Exercise instructions:
Reproduce every one of the rows below, character for character, without changing anything.

────────

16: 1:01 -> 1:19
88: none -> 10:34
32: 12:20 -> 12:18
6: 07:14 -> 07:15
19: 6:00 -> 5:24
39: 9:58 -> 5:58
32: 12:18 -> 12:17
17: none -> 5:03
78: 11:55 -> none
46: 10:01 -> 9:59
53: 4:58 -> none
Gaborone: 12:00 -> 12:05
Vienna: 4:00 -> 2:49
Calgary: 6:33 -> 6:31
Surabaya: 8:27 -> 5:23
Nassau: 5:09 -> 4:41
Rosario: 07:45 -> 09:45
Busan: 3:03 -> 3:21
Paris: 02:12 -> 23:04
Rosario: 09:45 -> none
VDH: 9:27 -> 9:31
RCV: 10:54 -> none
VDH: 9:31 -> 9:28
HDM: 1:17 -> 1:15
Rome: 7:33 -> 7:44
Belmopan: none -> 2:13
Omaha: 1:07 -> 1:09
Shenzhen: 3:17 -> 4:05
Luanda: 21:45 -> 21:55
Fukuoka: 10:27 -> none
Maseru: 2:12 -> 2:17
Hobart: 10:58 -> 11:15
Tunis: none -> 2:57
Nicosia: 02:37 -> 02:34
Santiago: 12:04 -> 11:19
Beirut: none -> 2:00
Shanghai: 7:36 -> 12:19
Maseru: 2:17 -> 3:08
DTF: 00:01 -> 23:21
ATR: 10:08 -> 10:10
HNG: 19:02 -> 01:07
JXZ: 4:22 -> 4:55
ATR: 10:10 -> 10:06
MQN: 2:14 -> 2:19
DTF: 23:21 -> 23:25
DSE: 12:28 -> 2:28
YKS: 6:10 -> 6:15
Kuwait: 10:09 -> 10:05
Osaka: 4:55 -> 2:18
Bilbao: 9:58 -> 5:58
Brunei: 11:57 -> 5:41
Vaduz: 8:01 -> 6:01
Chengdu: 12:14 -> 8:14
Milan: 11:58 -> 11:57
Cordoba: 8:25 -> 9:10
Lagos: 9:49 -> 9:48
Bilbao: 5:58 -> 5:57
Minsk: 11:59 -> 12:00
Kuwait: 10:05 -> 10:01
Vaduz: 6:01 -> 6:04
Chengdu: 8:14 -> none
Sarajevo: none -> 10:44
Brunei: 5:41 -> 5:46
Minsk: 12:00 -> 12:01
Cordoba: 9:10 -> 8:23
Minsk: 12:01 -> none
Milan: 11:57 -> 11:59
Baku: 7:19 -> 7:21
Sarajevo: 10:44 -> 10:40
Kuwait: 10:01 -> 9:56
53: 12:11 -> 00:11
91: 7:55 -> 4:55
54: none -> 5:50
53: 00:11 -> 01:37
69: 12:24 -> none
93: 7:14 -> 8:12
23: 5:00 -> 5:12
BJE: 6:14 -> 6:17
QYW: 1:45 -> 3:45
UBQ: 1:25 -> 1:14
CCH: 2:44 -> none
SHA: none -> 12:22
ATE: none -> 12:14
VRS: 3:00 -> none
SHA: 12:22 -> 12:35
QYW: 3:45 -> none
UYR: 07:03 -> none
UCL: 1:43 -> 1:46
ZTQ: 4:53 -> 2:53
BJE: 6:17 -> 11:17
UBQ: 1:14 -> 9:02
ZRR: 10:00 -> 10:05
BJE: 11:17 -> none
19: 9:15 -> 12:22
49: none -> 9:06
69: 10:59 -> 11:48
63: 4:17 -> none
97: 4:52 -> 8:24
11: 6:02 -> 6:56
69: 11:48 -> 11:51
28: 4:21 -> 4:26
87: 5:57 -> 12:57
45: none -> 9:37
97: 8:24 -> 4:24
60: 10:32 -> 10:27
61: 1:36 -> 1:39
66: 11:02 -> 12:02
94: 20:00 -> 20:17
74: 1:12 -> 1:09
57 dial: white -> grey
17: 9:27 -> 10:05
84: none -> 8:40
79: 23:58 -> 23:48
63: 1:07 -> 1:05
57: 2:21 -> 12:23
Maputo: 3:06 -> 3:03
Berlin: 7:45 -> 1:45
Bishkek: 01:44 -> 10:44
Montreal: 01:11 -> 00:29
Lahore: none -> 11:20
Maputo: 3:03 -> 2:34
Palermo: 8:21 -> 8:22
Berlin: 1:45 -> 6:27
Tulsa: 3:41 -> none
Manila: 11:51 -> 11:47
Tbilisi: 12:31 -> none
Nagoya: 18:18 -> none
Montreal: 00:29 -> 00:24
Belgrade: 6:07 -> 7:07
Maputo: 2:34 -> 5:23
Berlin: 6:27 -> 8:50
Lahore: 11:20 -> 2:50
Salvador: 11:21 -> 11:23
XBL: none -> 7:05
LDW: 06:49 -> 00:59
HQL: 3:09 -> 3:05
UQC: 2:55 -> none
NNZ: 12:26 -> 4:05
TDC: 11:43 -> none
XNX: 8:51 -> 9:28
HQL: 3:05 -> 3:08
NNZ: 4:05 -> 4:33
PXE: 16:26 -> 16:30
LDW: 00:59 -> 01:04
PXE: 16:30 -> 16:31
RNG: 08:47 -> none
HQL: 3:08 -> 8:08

────────

Output:
16: 1:01 -> 1:19
88: none -> 10:34
32: 12:20 -> 12:18
6: 07:14 -> 07:15
19: 6:00 -> 5:24
39: 9:58 -> 5:58
32: 12:18 -> 12:17
17: none -> 5:03
78: 11:55 -> none
46: 10:01 -> 9:59
53: 4:58 -> none
Gaborone: 12:00 -> 12:05
Vienna: 4:00 -> 2:49
Calgary: 6:33 -> 6:31
Surabaya: 8:27 -> 5:23
Nassau: 5:09 -> 4:41
Rosario: 07:45 -> 09:45
Busan: 3:03 -> 3:21
Paris: 02:12 -> 23:04
Rosario: 09:45 -> none
VDH: 9:27 -> 9:31
RCV: 10:54 -> none
VDH: 9:31 -> 9:28
HDM: 1:17 -> 1:15
Rome: 7:33 -> 7:44
Belmopan: none -> 2:13
Omaha: 1:07 -> 1:09
Shenzhen: 3:17 -> 4:05
Luanda: 21:45 -> 21:55
Fukuoka: 10:27 -> none
Maseru: 2:12 -> 2:17
Hobart: 10:58 -> 11:15
Tunis: none -> 2:57
Nicosia: 02:37 -> 02:34
Santiago: 12:04 -> 11:19
Beirut: none -> 2:00
Shanghai: 7:36 -> 12:19
Maseru: 2:17 -> 3:08
DTF: 00:01 -> 23:21
ATR: 10:08 -> 10:10
HNG: 19:02 -> 01:07
JXZ: 4:22 -> 4:55
ATR: 10:10 -> 10:06
MQN: 2:14 -> 2:19
DTF: 23:21 -> 23:25
DSE: 12:28 -> 2:28
YKS: 6:10 -> 6:15
Kuwait: 10:09 -> 10:05
Osaka: 4:55 -> 2:18
Bilbao: 9:58 -> 5:58
Brunei: 11:57 -> 5:41
Vaduz: 8:01 -> 6:01
Chengdu: 12:14 -> 8:14
Milan: 11:58 -> 11:57
Cordoba: 8:25 -> 9:10
Lagos: 9:49 -> 9:48
Bilbao: 5:58 -> 5:57
Minsk: 11:59 -> 12:00
Kuwait: 10:05 -> 10:01
Vaduz: 6:01 -> 6:04
Chengdu: 8:14 -> none
Sarajevo: none -> 10:44
Brunei: 5:41 -> 5:46
Minsk: 12:00 -> 12:01
Cordoba: 9:10 -> 8:23
Minsk: 12:01 -> none
Milan: 11:57 -> 11:59
Baku: 7:19 -> 7:21
Sarajevo: 10:44 -> 10:40
Kuwait: 10:01 -> 9:56
53: 12:11 -> 00:11
91: 7:55 -> 4:55
54: none -> 5:50
53: 00:11 -> 01:37
69: 12:24 -> none
93: 7:14 -> 8:12
23: 5:00 -> 5:12
BJE: 6:14 -> 6:17
QYW: 1:45 -> 3:45
UBQ: 1:25 -> 1:14
CCH: 2:44 -> none
SHA: none -> 12:22
ATE: none -> 12:14
VRS: 3:00 -> none
SHA: 12:22 -> 12:35
QYW: 3:45 -> none
UYR: 07:03 -> none
UCL: 1:43 -> 1:46
ZTQ: 4:53 -> 2:53
BJE: 6:17 -> 11:17
UBQ: 1:14 -> 9:02
ZRR: 10:00 -> 10:05
BJE: 11:17 -> none
19: 9:15 -> 12:22
49: none -> 9:06
69: 10:59 -> 11:48
63: 4:17 -> none
97: 4:52 -> 8:24
11: 6:02 -> 6:56
69: 11:48 -> 11:51
28: 4:21 -> 4:26
87: 5:57 -> 12:57
45: none -> 9:37
97: 8:24 -> 4:24
60: 10:32 -> 10:27
61: 1:36 -> 1:39
66: 11:02 -> 12:02
94: 20:00 -> 20:17
74: 1:12 -> 1:09
57 dial: white -> grey
17: 9:27 -> 10:05
84: none -> 8:40
79: 23:58 -> 23:48
63: 1:07 -> 1:05
57: 2:21 -> 12:23
Maputo: 3:06 -> 3:03
Berlin: 7:45 -> 1:45
Bishkek: 01:44 -> 10:44
Montreal: 01:11 -> 00:29
Lahore: none -> 11:20
Maputo: 3:03 -> 2:34
Palermo: 8:21 -> 8:22
Berlin: 1:45 -> 6:27
Tulsa: 3:41 -> none
Manila: 11:51 -> 11:47
Tbilisi: 12:31 -> none
Nagoya: 18:18 -> none
Montreal: 00:29 -> 00:24
Belgrade: 6:07 -> 7:07
Maputo: 2:34 -> 5:23
Berlin: 6:27 -> 8:50
Lahore: 11:20 -> 2:50
Salvador: 11:21 -> 11:23
XBL: none -> 7:05
LDW: 06:49 -> 00:59
HQL: 3:09 -> 3:05
UQC: 2:55 -> none
NNZ: 12:26 -> 4:05
TDC: 11:43 -> none
XNX: 8:51 -> 9:28
HQL: 3:05 -> 3:08
NNZ: 4:05 -> 4:33
PXE: 16:26 -> 16:30
LDW: 00:59 -> 01:04
PXE: 16:30 -> 16:31
RNG: 08:47 -> none
HQL: 3:08 -> 8:08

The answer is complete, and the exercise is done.